_WORK INSTRUCTION_
Every line of the records that holds the word "none" should be copied out.

[DATA TO PROCESS — start]

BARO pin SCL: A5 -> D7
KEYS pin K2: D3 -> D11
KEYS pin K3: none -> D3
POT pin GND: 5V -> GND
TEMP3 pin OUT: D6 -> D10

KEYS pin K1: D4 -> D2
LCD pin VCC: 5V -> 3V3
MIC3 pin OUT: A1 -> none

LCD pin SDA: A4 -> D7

[DATA TO PROCESS — finish]
[DATA TO PROCESS — start]

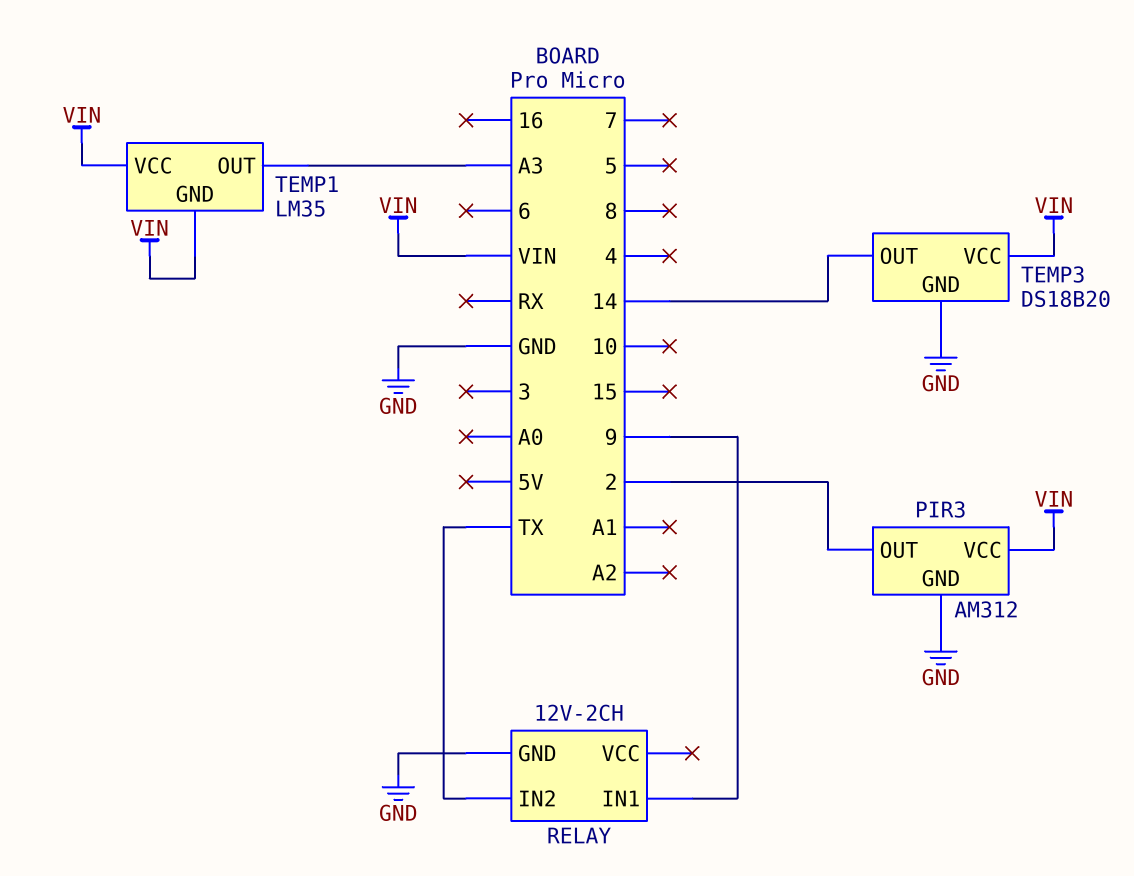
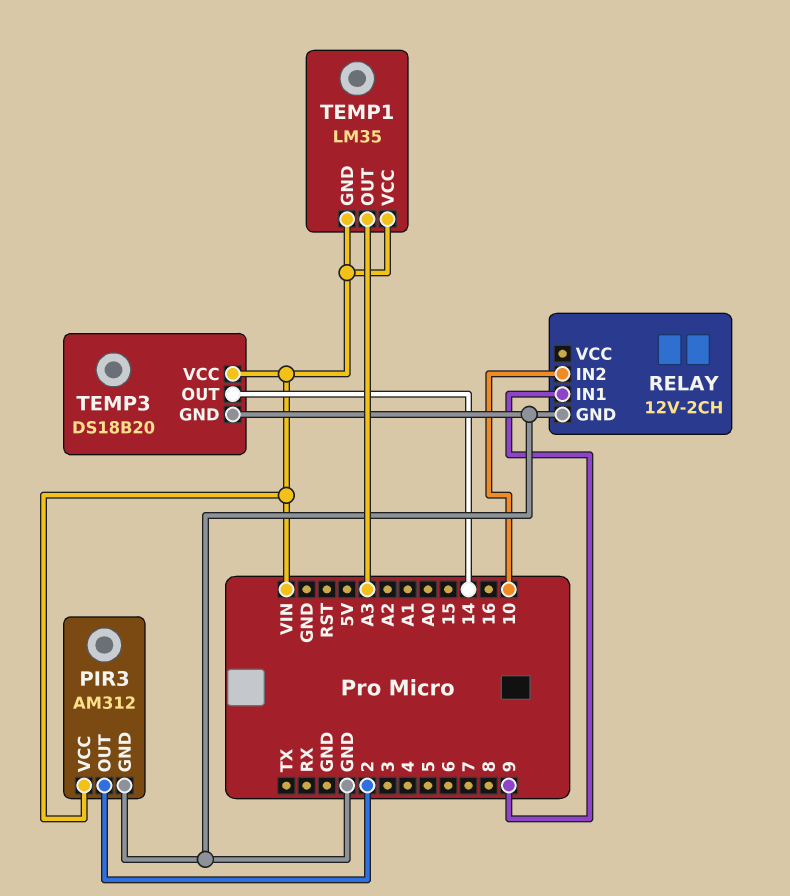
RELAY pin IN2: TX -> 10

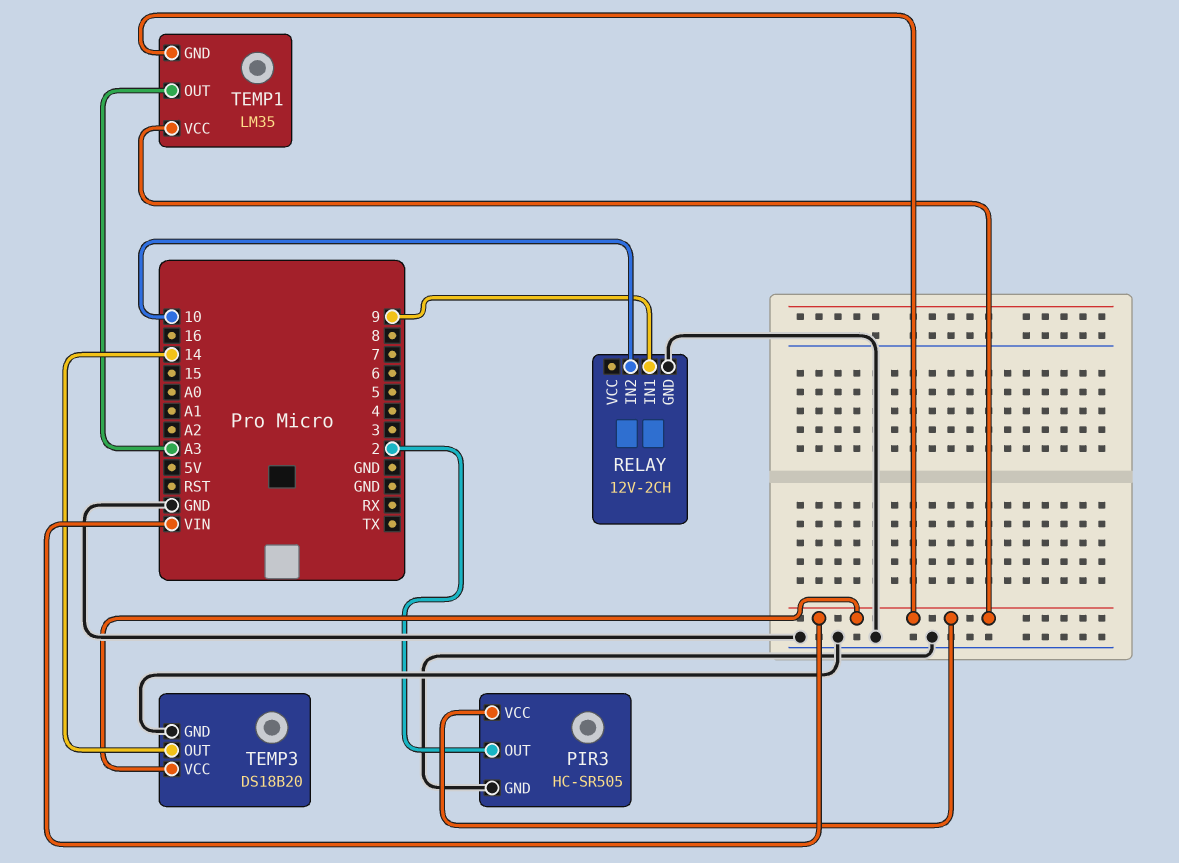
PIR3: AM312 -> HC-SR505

[DATA TO PROCESS — finish]
[DATA TO PROCESS — start]

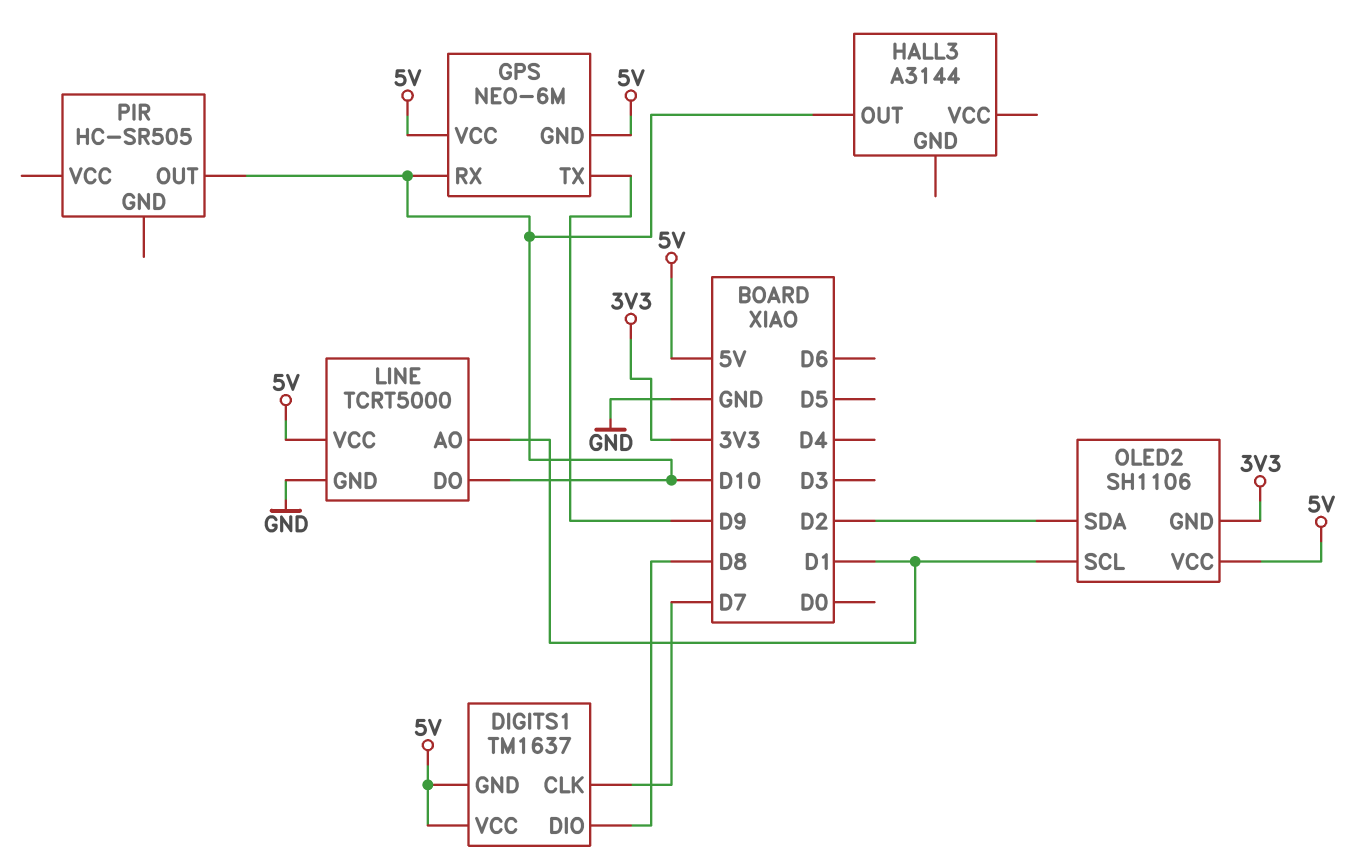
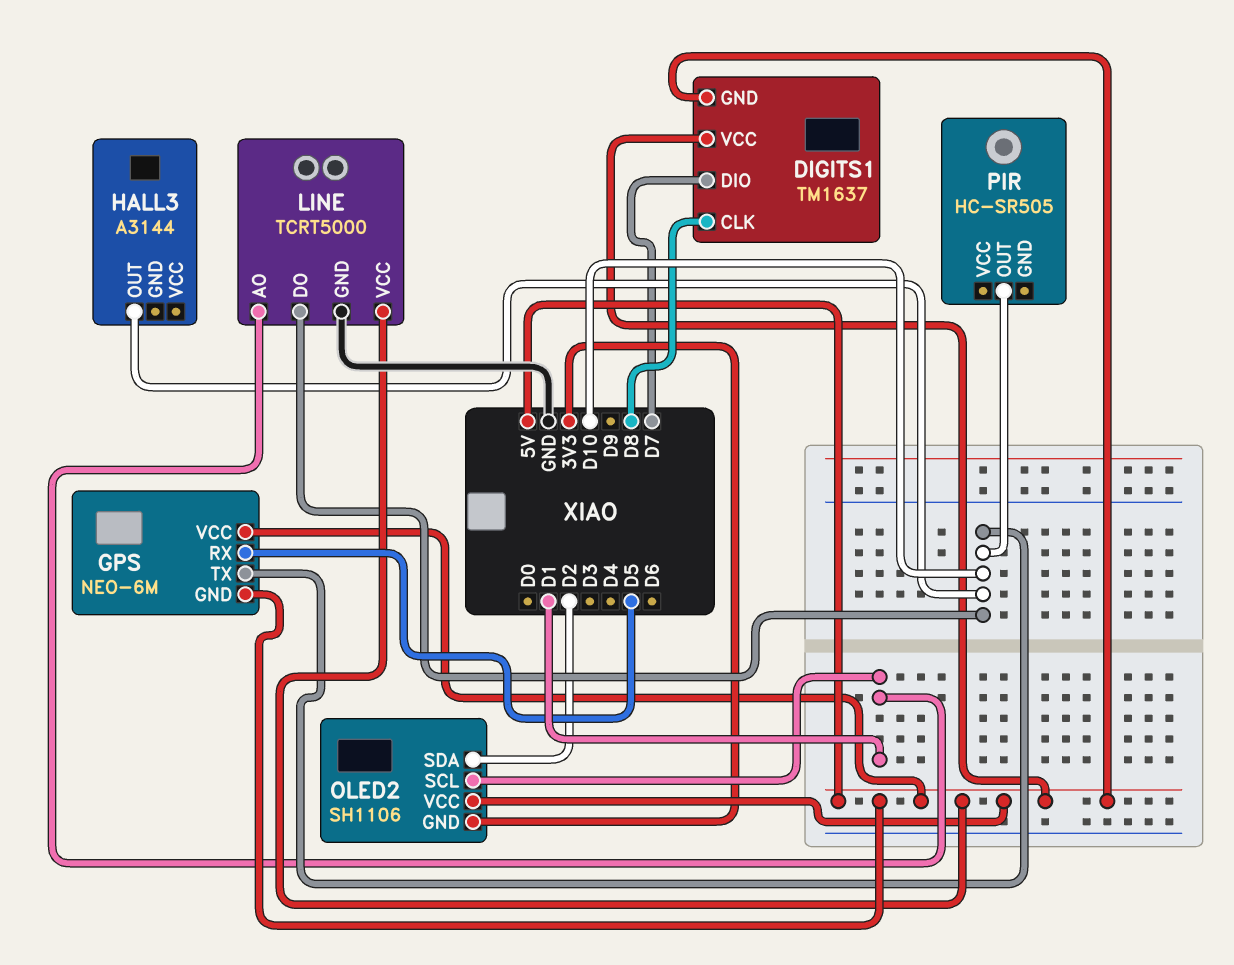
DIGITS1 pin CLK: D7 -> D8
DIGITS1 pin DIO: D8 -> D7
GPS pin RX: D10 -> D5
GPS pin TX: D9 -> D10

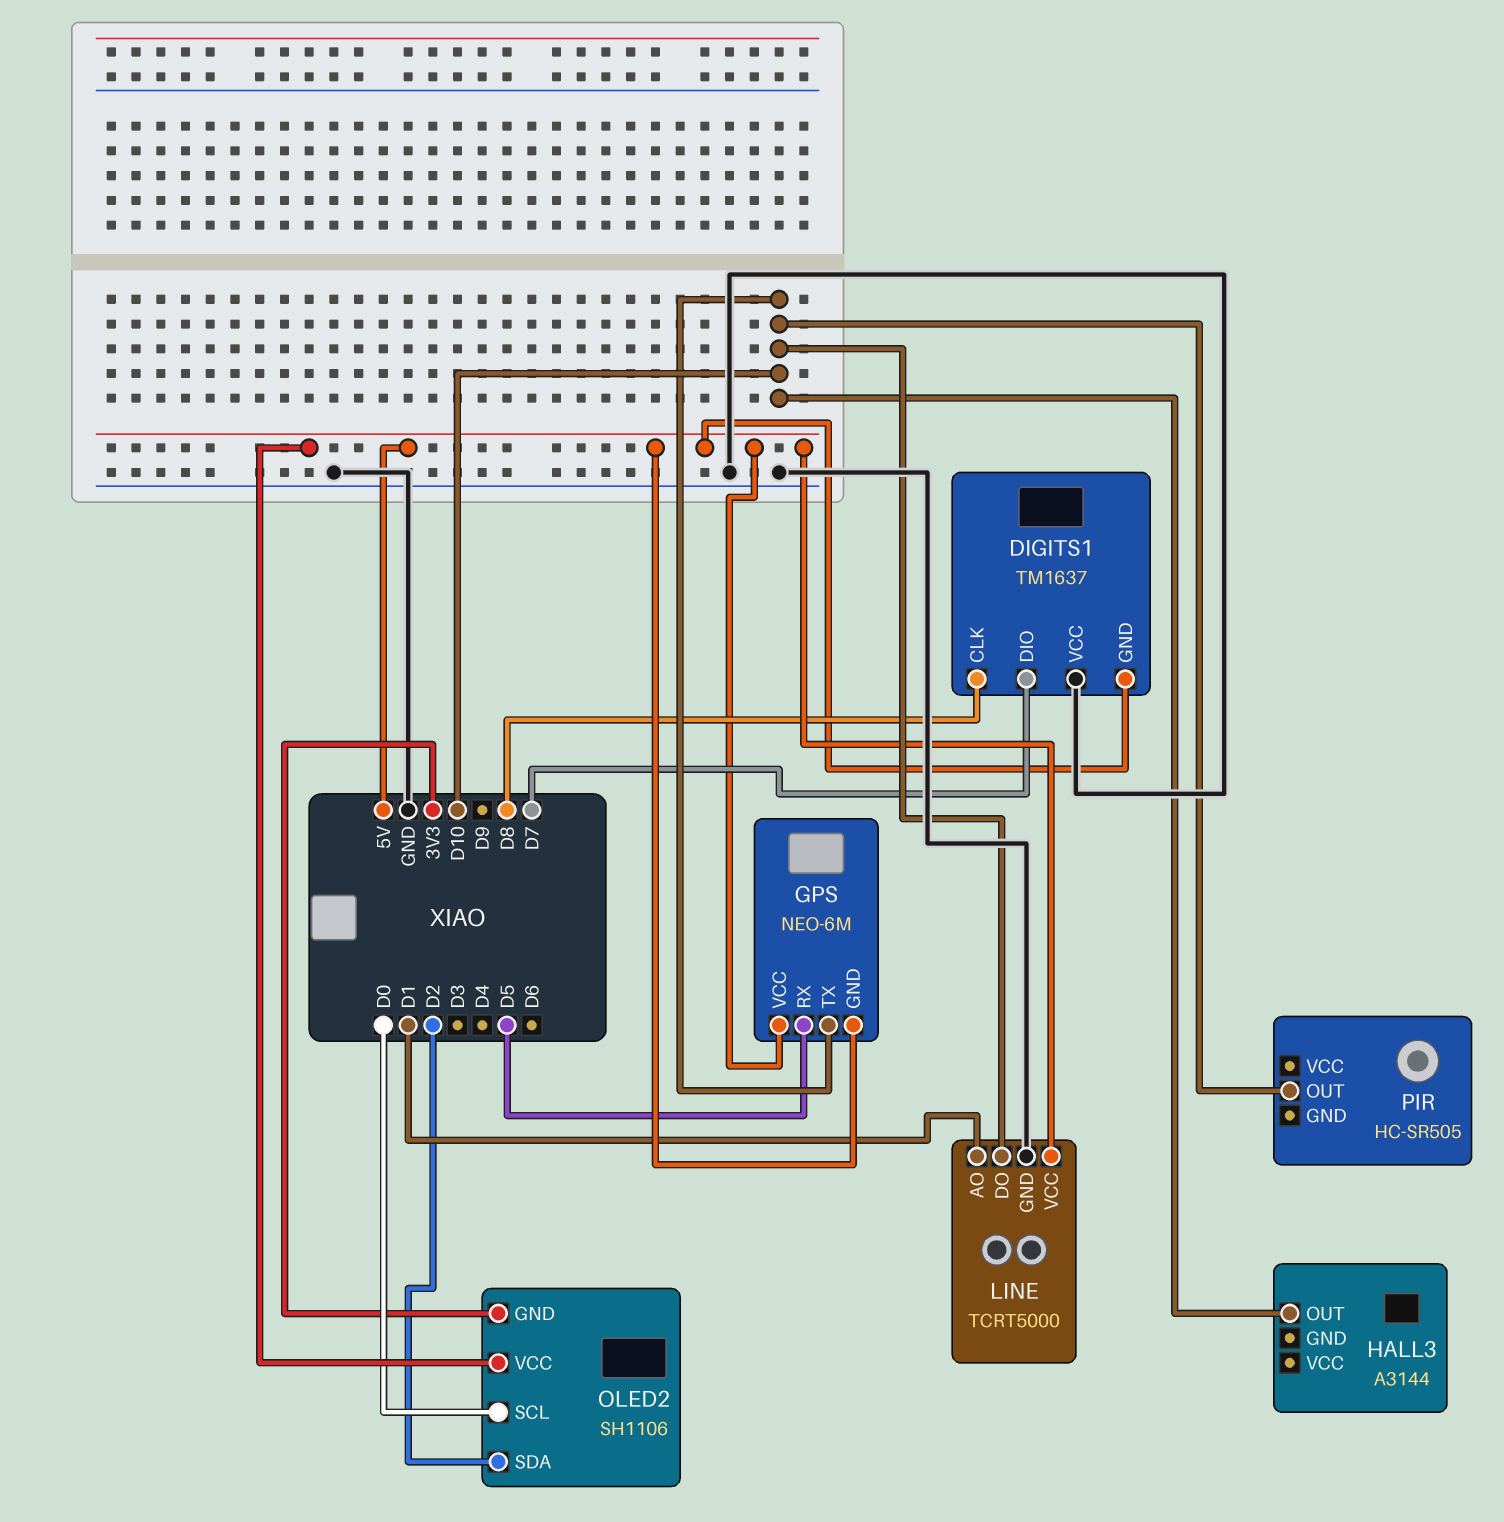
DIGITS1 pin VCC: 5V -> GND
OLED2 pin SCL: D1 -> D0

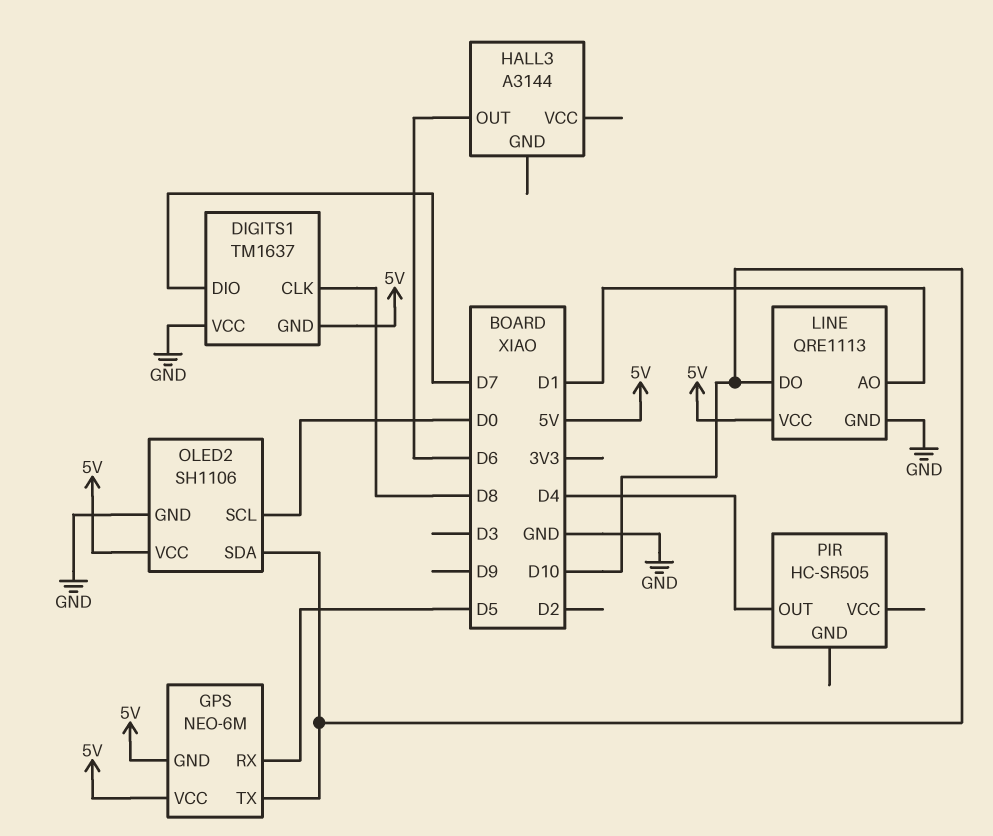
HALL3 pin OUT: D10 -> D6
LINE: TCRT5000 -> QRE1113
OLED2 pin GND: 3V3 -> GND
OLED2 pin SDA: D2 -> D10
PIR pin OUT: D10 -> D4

[DATA TO PROCESS — finish]

_SOLUTION FOR THIS PROBLEM_
KEYS pin K3: none -> D3
MIC3 pin OUT: A1 -> none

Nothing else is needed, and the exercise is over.